# Exercise description
Below are records; transcribe only the line with "INPUT: image. TARGET: stroma." and those after it, through the last line, without any change.

# Records for the exercise
╭──
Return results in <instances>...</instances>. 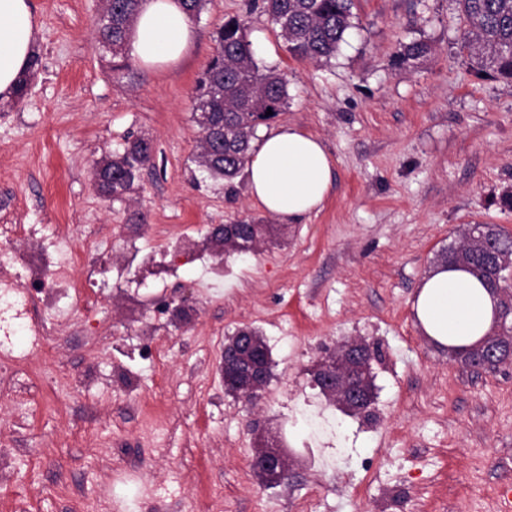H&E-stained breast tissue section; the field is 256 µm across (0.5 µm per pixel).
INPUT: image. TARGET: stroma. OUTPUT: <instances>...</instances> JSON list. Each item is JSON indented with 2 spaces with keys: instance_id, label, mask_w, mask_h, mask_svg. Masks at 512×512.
<instances>
[{
  "instance_id": "35a3bbf8",
  "label": "stroma",
  "mask_w": 512,
  "mask_h": 512,
  "mask_svg": "<svg viewBox=\"0 0 512 512\" xmlns=\"http://www.w3.org/2000/svg\"><path fill=\"white\" fill-rule=\"evenodd\" d=\"M29 2L40 66L22 102H0V224L49 243L108 231L112 244L85 299L49 320L47 356L0 375V512H91L102 495L108 512H298L311 489L313 512H494L512 484V366H462L412 307L463 226L512 229V81L458 53L452 0H357L322 62L295 60L254 0H207L198 39L162 72L113 70L101 0ZM231 18L257 64L288 77L276 125L318 137L334 163L322 208L296 221L260 208L247 177L215 180L195 161L190 95ZM413 41L431 55L398 62ZM131 135L151 139L153 164L125 199L102 197L93 165ZM241 221L283 234L220 263L162 252ZM175 291L195 309L177 327L153 306ZM244 327L271 358L253 408L219 372ZM358 338L382 351L367 419L312 379L324 351ZM251 419L283 434L298 481L263 486Z\"/></svg>"
}]
</instances>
╰──
# Result
INPUT: image. TARGET: stroma. OUTPUT: <instances>...</instances> JSON list. Each item is JSON indented with 2 spaces with keys: instance_id, label, mask_w, mask_h, mask_svg. Masks at 512×512.
<instances>
[{
  "instance_id": "35a3bbf8",
  "label": "stroma",
  "mask_w": 512,
  "mask_h": 512,
  "mask_svg": "<svg viewBox=\"0 0 512 512\" xmlns=\"http://www.w3.org/2000/svg\"><path fill=\"white\" fill-rule=\"evenodd\" d=\"M29 2L40 66L22 102H0V224L49 243L108 231L112 244L85 299L49 320L47 356L0 375V512H91L102 495L108 512H298L311 489L313 512H494L512 484V366H462L412 307L463 226L512 229V81L458 53L452 0H357L322 62L295 60L254 0H207L198 39L162 72L113 70L101 0ZM231 18L257 64L288 77L276 125L318 137L334 163L322 208L296 221L260 208L247 177L215 180L195 161L190 95ZM413 41L431 55L398 62ZM131 135L151 139L153 164L125 199L102 197L93 165ZM241 221L283 234L220 263L162 252ZM175 291L195 309L177 327L153 306ZM244 327L271 358L253 408L219 372ZM358 338L382 351L367 419L312 379L324 351ZM251 419L283 434L298 481L263 486Z\"/></svg>"
}]
</instances>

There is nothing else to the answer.